--- WHAT THE TASK REQUIRES ---
Given the listing below, write out exactly the lines starting with the line that has "U201 pin GND: VS -> GND" and going on through the line that has "F3: 1.5A (NET4, NET7) -> 1.5A (NET4, VA)", both kept.

--- SOURCE MATERIAL ---

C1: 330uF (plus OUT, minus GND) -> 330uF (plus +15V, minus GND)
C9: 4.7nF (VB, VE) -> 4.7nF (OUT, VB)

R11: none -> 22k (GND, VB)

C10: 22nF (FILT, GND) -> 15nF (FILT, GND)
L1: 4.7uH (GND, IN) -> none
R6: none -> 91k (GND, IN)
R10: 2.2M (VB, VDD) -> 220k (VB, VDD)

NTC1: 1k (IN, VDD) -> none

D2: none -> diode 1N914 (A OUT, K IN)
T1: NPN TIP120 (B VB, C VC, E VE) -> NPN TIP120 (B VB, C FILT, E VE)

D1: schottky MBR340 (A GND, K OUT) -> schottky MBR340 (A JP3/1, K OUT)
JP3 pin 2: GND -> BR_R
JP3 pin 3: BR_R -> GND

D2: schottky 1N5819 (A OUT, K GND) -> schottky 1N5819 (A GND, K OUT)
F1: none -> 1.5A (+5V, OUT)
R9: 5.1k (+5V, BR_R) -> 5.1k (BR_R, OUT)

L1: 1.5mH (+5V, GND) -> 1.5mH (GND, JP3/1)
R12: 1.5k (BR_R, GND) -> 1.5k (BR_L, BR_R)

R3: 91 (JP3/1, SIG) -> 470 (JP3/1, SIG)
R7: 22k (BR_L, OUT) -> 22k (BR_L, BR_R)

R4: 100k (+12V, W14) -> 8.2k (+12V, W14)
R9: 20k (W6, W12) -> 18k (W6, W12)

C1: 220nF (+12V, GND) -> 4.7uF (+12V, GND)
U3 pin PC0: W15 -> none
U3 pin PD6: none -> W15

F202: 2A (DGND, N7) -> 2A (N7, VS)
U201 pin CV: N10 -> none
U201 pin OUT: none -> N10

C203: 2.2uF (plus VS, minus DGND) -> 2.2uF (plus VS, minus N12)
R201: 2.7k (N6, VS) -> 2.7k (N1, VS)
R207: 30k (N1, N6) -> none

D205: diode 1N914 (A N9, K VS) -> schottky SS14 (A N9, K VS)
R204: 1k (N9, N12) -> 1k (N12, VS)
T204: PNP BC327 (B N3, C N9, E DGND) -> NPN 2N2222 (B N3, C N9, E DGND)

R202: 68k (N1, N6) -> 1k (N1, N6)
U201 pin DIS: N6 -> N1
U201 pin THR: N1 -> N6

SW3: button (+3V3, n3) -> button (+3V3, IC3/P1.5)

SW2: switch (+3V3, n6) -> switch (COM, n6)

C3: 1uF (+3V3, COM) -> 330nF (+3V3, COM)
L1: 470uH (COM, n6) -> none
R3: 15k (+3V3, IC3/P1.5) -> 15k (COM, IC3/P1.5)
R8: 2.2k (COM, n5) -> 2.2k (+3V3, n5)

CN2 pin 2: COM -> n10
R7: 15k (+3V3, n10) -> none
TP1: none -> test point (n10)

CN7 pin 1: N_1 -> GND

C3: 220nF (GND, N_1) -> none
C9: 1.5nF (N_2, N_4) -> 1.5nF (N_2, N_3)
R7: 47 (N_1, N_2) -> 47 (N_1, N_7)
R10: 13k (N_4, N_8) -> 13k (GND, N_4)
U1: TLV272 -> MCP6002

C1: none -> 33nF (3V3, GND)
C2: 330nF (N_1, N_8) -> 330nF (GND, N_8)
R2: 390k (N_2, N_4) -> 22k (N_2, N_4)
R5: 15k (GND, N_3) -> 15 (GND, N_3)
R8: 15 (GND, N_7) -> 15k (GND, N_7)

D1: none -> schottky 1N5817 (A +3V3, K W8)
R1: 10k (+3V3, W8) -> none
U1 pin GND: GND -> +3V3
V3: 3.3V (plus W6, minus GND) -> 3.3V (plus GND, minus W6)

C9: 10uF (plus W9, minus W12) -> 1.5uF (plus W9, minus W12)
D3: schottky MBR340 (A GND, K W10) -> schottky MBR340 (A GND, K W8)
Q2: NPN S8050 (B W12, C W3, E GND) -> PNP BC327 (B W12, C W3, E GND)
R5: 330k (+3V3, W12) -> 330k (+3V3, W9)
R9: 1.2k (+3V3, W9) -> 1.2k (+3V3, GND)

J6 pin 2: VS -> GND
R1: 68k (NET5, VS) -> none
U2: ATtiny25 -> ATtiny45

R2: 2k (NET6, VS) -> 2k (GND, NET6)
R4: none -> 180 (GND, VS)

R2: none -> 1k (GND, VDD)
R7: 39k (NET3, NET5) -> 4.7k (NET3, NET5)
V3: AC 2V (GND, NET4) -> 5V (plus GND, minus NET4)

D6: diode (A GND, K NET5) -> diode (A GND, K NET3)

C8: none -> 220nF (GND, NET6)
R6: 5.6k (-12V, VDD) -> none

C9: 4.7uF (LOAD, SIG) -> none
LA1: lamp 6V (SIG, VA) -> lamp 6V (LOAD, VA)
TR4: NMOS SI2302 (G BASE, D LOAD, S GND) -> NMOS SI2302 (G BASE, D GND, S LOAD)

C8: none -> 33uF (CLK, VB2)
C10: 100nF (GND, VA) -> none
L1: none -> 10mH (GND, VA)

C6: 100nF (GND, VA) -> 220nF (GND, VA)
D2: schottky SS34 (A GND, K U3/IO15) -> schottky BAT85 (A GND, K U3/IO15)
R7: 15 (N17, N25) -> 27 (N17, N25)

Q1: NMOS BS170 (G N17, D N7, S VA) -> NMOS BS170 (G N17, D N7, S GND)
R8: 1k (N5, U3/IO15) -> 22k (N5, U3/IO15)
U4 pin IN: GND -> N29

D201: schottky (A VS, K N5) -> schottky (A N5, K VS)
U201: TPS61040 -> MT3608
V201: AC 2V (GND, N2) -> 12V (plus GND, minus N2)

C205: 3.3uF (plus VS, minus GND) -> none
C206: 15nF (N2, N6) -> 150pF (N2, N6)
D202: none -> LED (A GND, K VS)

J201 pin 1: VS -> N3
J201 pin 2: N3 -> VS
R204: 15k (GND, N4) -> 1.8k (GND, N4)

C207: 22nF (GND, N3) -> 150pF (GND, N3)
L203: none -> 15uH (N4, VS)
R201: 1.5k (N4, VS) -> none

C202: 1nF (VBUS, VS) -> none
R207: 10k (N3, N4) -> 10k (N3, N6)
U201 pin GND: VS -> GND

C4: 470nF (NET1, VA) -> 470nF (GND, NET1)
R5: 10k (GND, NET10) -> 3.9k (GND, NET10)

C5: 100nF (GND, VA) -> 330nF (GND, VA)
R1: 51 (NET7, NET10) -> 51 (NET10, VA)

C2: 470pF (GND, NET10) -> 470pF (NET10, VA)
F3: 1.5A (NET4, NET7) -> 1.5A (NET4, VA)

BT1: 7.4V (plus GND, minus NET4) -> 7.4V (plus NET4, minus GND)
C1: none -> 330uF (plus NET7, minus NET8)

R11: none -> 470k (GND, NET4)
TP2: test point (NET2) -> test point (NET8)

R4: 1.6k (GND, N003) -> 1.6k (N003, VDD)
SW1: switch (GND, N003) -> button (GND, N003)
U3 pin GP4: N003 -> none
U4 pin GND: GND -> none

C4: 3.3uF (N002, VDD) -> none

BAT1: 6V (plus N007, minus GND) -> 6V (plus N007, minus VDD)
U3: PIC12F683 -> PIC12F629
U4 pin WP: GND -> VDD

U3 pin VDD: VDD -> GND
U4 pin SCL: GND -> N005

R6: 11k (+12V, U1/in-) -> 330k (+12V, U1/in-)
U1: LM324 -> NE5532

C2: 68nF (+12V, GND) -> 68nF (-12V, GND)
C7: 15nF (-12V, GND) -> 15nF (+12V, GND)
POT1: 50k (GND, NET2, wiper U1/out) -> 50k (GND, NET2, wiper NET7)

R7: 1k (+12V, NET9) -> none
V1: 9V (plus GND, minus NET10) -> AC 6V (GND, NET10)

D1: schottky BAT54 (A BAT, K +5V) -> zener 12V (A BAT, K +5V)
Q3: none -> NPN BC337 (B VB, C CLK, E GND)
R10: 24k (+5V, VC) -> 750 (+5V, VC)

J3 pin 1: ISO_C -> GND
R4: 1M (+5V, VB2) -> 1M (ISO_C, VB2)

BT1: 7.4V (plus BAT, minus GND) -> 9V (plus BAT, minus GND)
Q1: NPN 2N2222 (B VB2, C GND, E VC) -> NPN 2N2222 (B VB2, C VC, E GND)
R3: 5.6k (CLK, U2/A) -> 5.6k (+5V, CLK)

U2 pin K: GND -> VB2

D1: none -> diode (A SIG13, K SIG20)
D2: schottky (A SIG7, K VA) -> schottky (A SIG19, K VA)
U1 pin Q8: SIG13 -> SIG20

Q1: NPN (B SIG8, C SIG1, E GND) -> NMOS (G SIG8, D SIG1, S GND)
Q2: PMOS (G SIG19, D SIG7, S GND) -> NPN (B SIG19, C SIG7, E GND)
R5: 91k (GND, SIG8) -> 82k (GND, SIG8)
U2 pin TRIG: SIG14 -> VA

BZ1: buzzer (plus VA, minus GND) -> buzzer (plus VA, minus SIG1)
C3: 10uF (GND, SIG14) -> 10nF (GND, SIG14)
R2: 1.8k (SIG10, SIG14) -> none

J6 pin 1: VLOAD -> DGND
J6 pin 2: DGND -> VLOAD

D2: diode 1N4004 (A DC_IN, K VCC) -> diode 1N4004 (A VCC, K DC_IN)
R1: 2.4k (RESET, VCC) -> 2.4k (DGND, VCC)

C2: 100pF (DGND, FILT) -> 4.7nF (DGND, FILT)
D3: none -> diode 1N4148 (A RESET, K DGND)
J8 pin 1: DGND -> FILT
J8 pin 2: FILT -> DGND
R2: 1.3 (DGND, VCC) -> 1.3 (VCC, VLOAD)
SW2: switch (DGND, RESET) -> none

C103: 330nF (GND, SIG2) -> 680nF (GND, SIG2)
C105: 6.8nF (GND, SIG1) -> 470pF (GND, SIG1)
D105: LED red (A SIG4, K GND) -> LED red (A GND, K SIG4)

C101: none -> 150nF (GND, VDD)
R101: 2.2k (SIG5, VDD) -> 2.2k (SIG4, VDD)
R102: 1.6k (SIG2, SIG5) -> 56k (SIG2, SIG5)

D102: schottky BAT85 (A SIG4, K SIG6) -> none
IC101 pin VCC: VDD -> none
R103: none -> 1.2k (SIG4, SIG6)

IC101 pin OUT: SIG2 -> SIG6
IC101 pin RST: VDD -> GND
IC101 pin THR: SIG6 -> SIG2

--- EXERCISE SOLUTION ---
U201 pin GND: VS -> GND

C4: 470nF (NET1, VA) -> 470nF (GND, NET1)
R5: 10k (GND, NET10) -> 3.9k (GND, NET10)

C5: 100nF (GND, VA) -> 330nF (GND, VA)
R1: 51 (NET7, NET10) -> 51 (NET10, VA)

C2: 470pF (GND, NET10) -> 470pF (NET10, VA)
F3: 1.5A (NET4, NET7) -> 1.5A (NET4, VA)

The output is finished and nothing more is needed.